Edit tracking data:
BEGIN

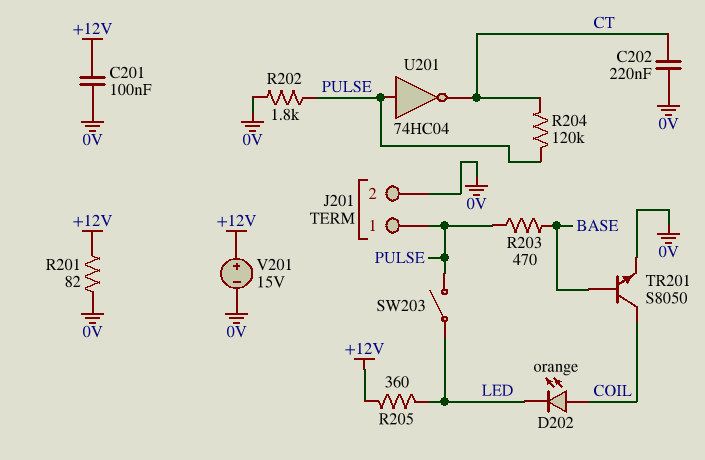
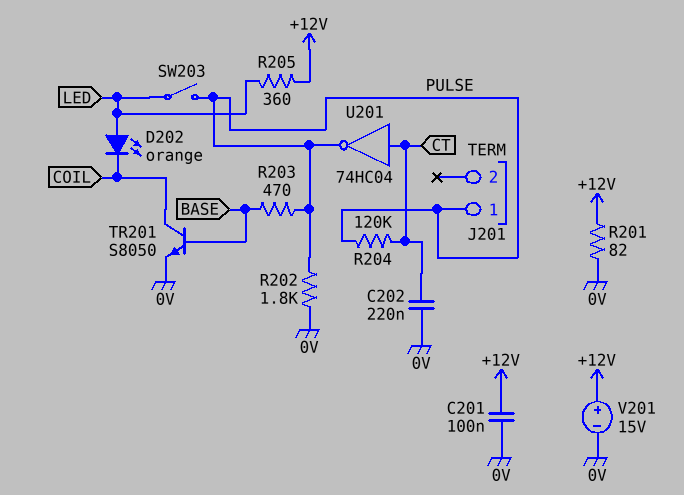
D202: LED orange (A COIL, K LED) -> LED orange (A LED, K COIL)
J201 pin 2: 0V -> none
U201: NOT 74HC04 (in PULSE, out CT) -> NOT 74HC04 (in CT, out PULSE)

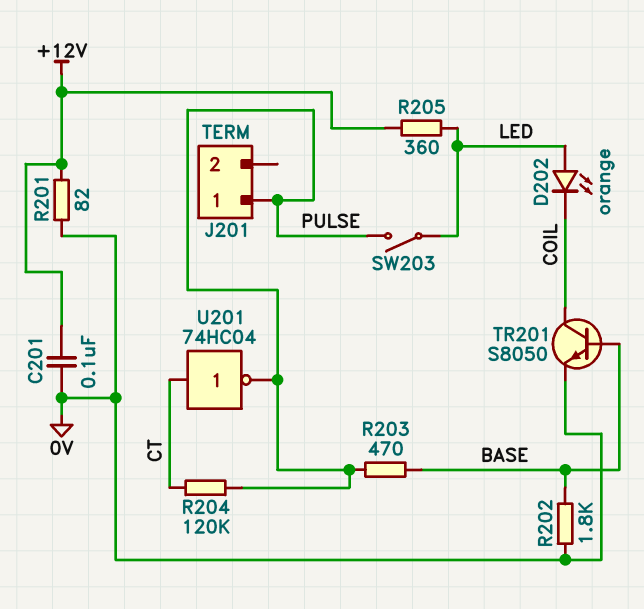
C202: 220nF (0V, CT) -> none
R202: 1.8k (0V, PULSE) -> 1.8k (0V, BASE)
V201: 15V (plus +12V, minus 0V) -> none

END

Every line of the data above is to be repeated exactly; the images are to be left out.

D202: LED orange (A COIL, K LED) -> LED orange (A LED, K COIL)
J201 pin 2: 0V -> none
U201: NOT 74HC04 (in PULSE, out CT) -> NOT 74HC04 (in CT, out PULSE)

C202: 220nF (0V, CT) -> none
R202: 1.8k (0V, PULSE) -> 1.8k (0V, BASE)
V201: 15V (plus +12V, minus 0V) -> none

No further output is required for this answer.